** YOUR ASSIGNMENT **
Search the entries below for the word "from" and copy every line where it appears.

[Opening EXTRACTED INFORMATION section]

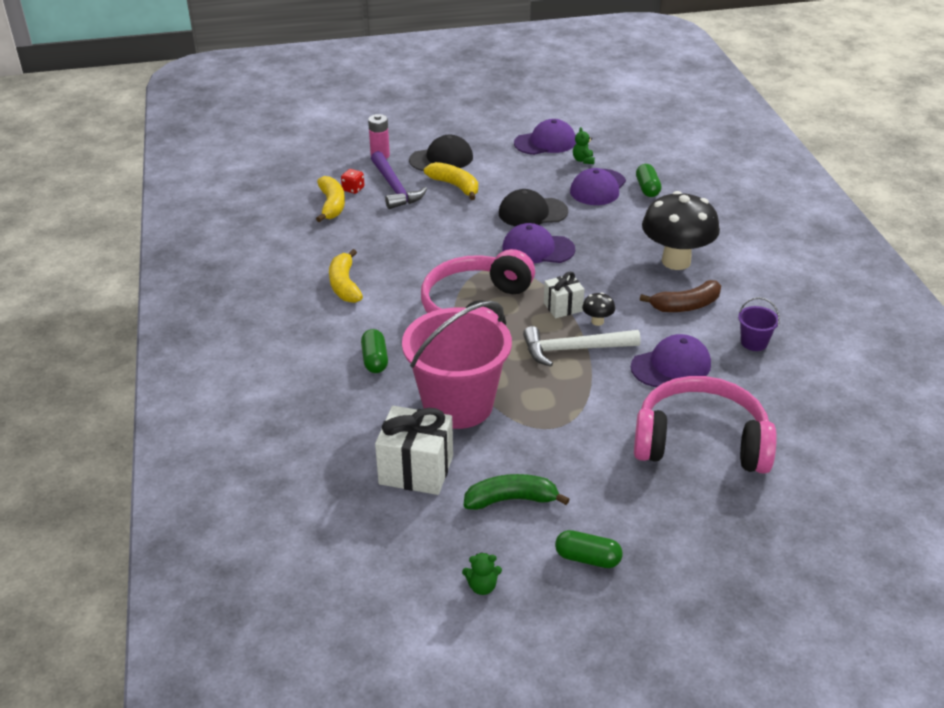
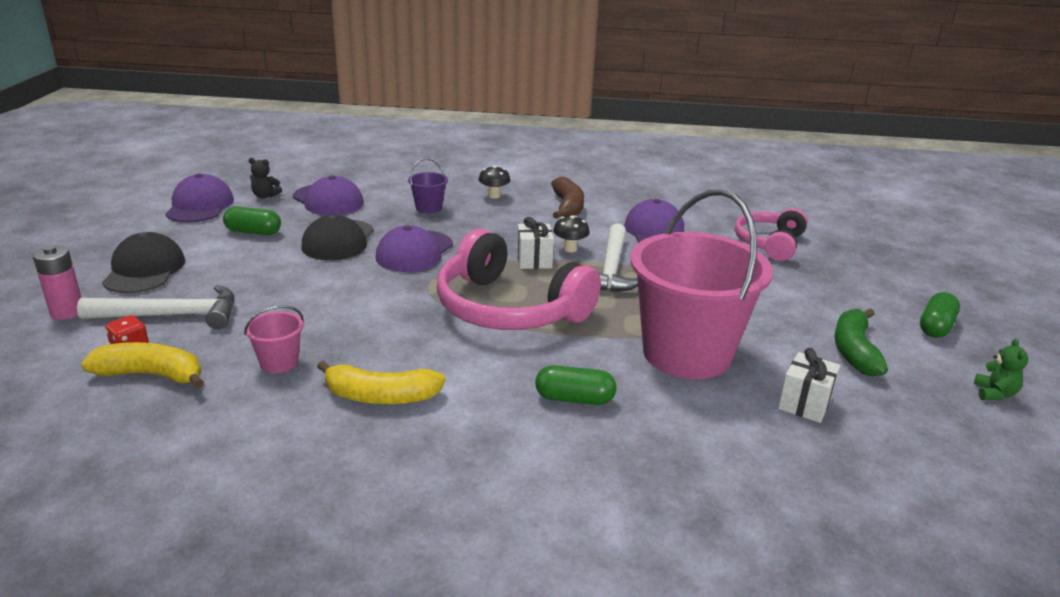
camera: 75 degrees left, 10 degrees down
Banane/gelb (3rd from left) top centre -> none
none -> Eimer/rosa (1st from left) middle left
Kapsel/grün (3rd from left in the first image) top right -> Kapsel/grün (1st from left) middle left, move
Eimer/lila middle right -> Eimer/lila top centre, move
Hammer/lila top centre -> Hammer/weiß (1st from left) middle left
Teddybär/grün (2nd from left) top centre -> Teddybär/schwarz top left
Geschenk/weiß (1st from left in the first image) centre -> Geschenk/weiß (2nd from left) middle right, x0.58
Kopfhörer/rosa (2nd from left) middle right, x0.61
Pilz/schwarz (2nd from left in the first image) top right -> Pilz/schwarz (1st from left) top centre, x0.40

[Closing EXTRACTED INFORMATION section]

** TASK OUTPUT **
Banane/gelb (3rd from left) top centre -> none
none -> Eimer/rosa (1st from left) middle left
Kapsel/grün (3rd from left in the first image) top right -> Kapsel/grün (1st from left) middle left, move
Hammer/lila top centre -> Hammer/weiß (1st from left) middle left
Teddybär/grün (2nd from left) top centre -> Teddybär/schwarz top left
Geschenk/weiß (1st from left in the first image) centre -> Geschenk/weiß (2nd from left) middle right, x0.58
Kopfhörer/rosa (2nd from left) middle right, x0.61
Pilz/schwarz (2nd from left in the first image) top right -> Pilz/schwarz (1st from left) top centre, x0.40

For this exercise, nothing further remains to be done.